**Prompt**
Nothing outside the range below should be printed. Output exactly the lines from the line with "AUDIO1 pin BUSY: TX -> A0" to the line with "BUZZER1 pin IO: D1 -> D3", both included.

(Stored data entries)
+ + + + +
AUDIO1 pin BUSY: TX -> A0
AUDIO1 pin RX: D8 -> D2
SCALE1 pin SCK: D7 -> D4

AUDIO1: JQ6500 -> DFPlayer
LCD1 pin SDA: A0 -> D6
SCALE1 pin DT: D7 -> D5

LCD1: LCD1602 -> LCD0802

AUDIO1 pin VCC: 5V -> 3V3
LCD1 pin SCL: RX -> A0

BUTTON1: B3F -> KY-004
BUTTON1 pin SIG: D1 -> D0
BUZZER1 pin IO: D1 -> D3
+ + + + +
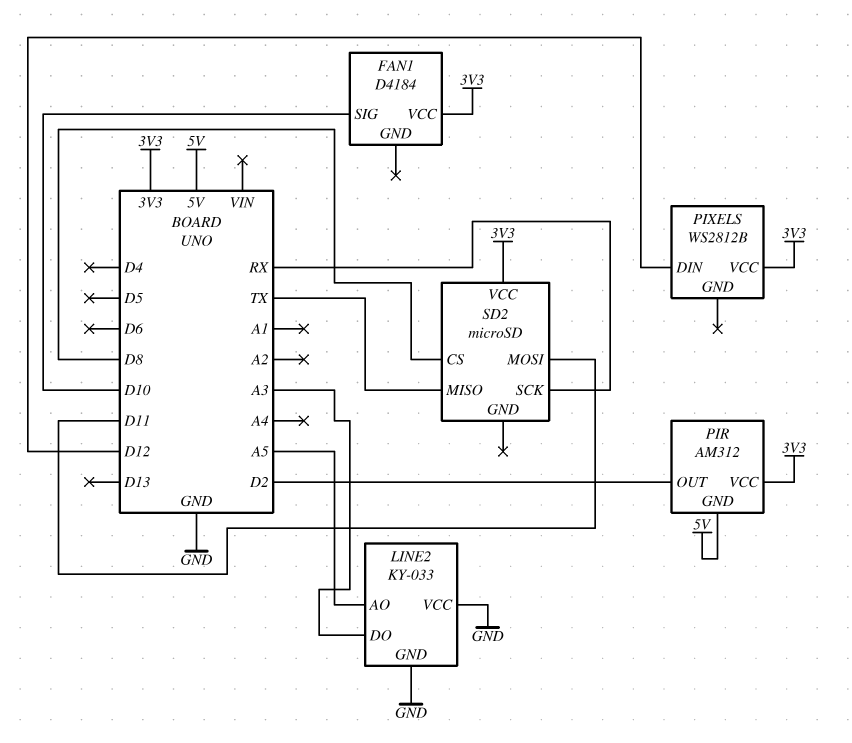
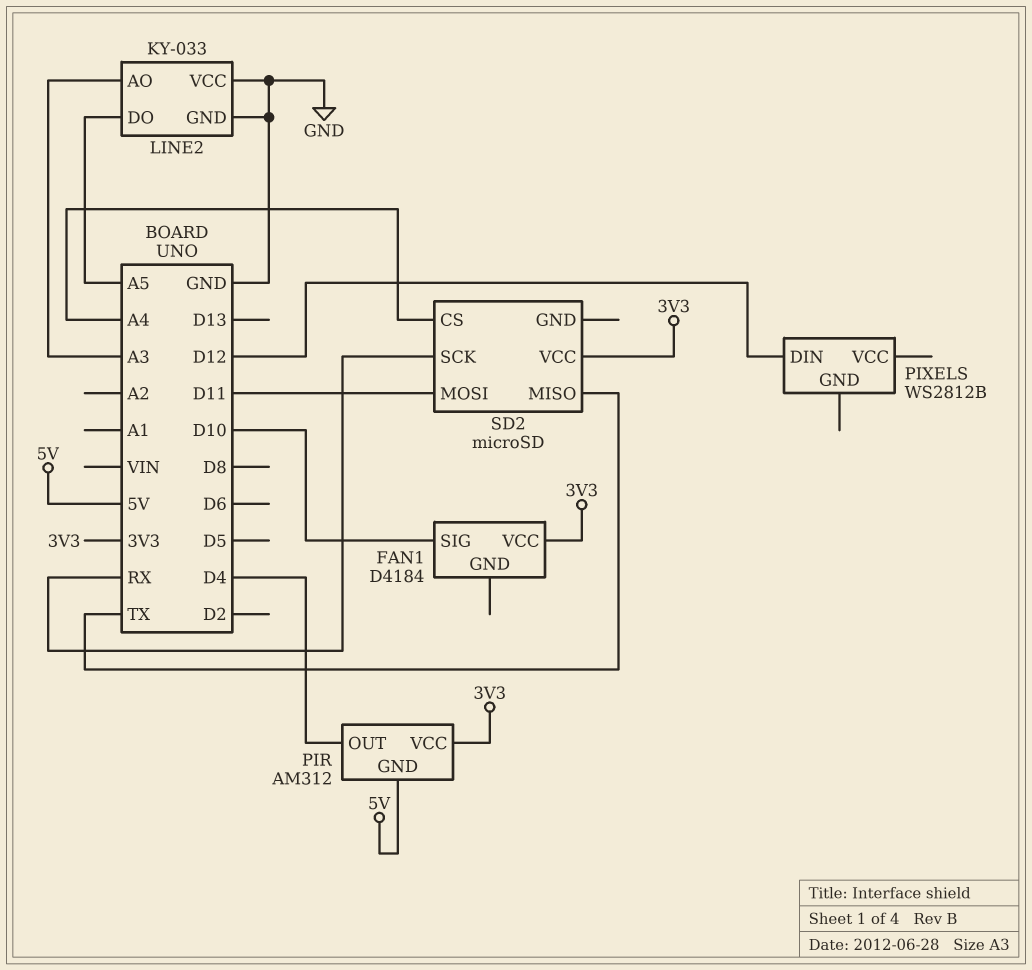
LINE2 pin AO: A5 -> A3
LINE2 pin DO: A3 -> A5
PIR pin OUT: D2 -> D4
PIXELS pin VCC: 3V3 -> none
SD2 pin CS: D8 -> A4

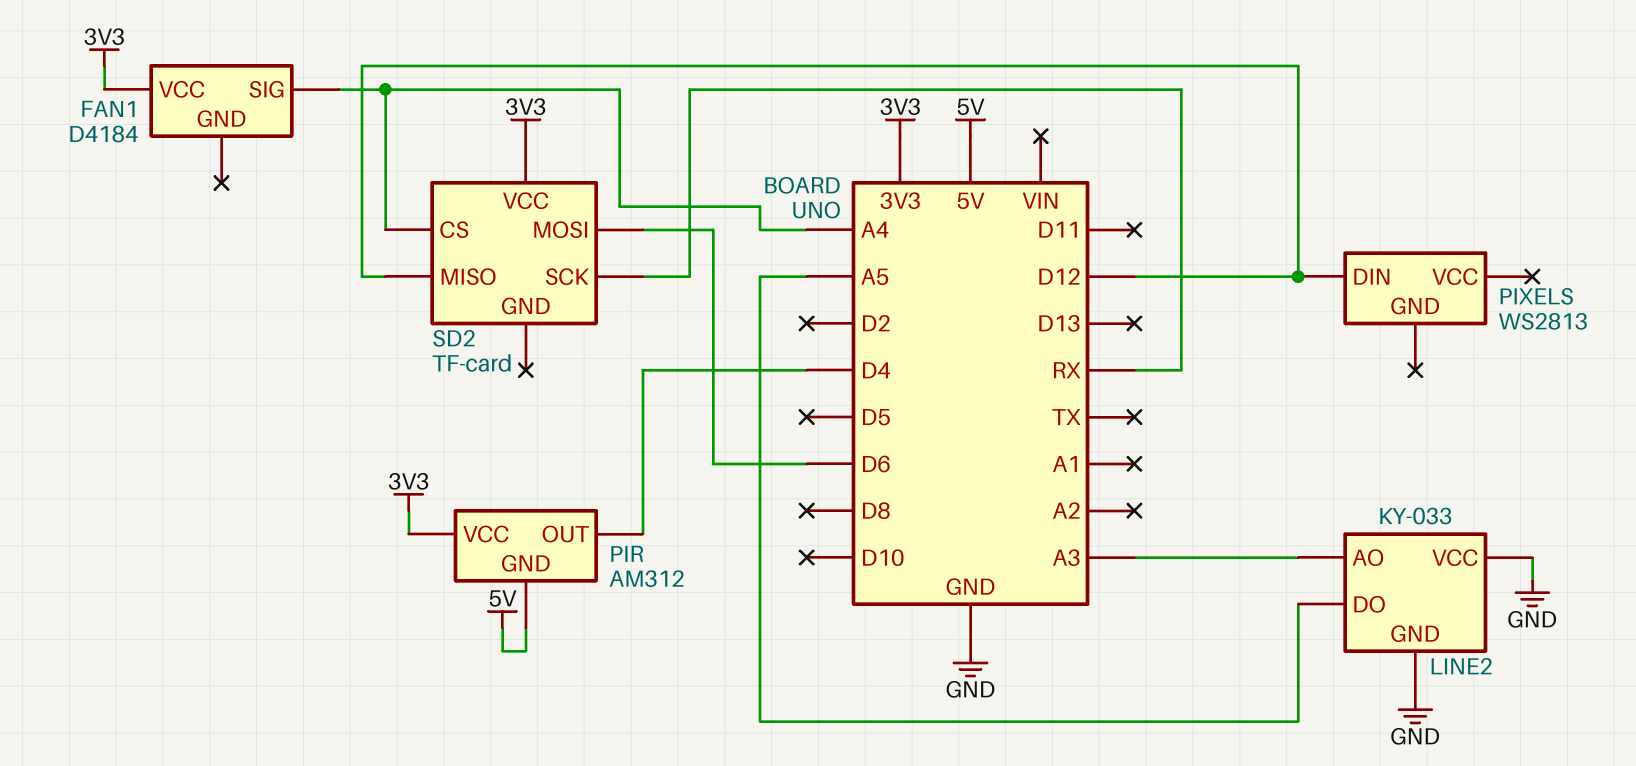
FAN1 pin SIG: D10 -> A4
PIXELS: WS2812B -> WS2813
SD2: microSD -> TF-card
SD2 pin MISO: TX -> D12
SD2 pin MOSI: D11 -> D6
+ + + + +
**Completed task**
AUDIO1 pin BUSY: TX -> A0
AUDIO1 pin RX: D8 -> D2
SCALE1 pin SCK: D7 -> D4

AUDIO1: JQ6500 -> DFPlayer
LCD1 pin SDA: A0 -> D6
SCALE1 pin DT: D7 -> D5

LCD1: LCD1602 -> LCD0802

AUDIO1 pin VCC: 5V -> 3V3
LCD1 pin SCL: RX -> A0

BUTTON1: B3F -> KY-004
BUTTON1 pin SIG: D1 -> D0
BUZZER1 pin IO: D1 -> D3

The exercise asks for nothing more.